-- INSTRUCCIONES --
Devuelve, sin cambios, cada línea de los registros que aparecen a continuación en la que figure la palabra "clear".

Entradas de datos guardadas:
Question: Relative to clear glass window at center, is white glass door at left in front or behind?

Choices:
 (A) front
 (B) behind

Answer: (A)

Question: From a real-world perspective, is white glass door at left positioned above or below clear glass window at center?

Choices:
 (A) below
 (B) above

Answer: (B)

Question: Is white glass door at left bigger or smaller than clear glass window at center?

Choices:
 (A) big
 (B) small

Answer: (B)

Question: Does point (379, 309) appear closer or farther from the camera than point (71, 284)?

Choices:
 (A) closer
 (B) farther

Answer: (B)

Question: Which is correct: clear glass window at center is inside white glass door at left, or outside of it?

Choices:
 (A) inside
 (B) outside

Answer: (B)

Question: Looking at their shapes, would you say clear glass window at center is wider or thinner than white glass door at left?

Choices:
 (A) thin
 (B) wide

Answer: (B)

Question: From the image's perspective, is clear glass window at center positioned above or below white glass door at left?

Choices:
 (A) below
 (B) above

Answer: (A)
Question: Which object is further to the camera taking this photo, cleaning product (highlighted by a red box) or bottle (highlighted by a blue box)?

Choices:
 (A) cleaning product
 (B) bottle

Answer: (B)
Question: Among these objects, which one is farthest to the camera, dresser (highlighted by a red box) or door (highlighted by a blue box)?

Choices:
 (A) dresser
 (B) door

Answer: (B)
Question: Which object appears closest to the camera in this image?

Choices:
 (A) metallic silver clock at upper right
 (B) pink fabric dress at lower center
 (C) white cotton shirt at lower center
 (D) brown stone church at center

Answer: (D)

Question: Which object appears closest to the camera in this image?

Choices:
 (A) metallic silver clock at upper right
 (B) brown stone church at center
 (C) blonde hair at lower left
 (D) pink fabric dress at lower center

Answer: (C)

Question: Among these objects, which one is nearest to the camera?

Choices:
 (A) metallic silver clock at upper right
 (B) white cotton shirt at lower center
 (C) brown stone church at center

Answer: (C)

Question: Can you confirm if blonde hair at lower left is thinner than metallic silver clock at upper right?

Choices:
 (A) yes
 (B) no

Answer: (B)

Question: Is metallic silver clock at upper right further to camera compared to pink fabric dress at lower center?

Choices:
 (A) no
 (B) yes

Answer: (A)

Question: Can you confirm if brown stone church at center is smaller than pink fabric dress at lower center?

-- RESULTADO FINAL --
Question: Relative to clear glass window at center, is white glass door at left in front or behind?
Question: From a real-world perspective, is white glass door at left positioned above or below clear glass window at center?
Question: Is white glass door at left bigger or smaller than clear glass window at center?
Question: Which is correct: clear glass window at center is inside white glass door at left, or outside of it?
Question: Looking at their shapes, would you say clear glass window at center is wider or thinner than white glass door at left?
Question: From the image's perspective, is clear glass window at center positioned above or below white glass door at left?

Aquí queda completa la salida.